→ **TASK STATEMENT**: Each line below from the one containing "pink circle: (226, 318)" through the one containing "blue star: (131, 77) -> (104, 110), moved" should be output exactly as it stands, and no other line should appear.

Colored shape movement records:
= = = = = = =

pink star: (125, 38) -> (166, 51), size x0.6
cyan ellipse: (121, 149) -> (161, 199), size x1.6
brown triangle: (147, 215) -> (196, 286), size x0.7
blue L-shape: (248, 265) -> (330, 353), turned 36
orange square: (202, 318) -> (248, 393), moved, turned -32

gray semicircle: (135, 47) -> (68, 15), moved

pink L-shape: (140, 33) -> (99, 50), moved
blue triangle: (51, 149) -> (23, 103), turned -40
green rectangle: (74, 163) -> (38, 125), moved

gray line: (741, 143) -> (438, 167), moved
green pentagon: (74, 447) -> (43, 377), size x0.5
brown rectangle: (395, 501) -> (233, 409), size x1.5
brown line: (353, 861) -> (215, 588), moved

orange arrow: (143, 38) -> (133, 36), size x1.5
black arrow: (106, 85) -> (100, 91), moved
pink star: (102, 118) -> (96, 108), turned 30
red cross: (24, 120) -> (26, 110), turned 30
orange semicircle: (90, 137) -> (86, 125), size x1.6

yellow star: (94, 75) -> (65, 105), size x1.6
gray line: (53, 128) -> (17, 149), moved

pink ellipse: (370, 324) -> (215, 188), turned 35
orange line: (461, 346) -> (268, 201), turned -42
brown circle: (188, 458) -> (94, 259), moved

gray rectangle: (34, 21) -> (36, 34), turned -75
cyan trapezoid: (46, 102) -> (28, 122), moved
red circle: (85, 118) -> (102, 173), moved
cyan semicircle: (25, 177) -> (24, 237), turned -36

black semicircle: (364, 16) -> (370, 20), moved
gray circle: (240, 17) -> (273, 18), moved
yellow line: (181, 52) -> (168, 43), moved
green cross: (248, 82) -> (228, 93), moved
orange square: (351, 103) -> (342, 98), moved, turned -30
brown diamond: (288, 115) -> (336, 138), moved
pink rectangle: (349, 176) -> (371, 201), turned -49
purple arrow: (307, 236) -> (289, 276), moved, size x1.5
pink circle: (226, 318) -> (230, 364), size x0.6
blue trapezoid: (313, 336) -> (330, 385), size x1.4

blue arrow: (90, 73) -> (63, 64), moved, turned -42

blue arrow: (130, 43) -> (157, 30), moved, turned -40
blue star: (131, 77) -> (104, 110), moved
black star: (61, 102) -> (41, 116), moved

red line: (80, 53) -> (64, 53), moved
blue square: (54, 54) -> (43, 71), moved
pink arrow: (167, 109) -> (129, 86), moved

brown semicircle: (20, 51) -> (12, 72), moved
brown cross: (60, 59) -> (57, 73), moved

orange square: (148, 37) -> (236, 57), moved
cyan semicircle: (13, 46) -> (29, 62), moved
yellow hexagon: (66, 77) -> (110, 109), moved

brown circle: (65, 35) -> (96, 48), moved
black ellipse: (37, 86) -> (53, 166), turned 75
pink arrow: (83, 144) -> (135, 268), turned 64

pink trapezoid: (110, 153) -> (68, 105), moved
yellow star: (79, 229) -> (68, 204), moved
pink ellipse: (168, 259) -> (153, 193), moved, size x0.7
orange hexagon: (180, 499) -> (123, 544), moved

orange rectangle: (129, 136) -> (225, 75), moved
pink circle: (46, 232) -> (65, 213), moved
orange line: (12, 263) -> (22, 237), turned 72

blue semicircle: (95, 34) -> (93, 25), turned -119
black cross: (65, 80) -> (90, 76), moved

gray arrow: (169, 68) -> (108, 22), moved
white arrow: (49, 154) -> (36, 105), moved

= = = = = = =

→ **RESPONSE TO THE TASK**:
pink circle: (226, 318) -> (230, 364), size x0.6
blue trapezoid: (313, 336) -> (330, 385), size x1.4

blue arrow: (90, 73) -> (63, 64), moved, turned -42

blue arrow: (130, 43) -> (157, 30), moved, turned -40
blue star: (131, 77) -> (104, 110), moved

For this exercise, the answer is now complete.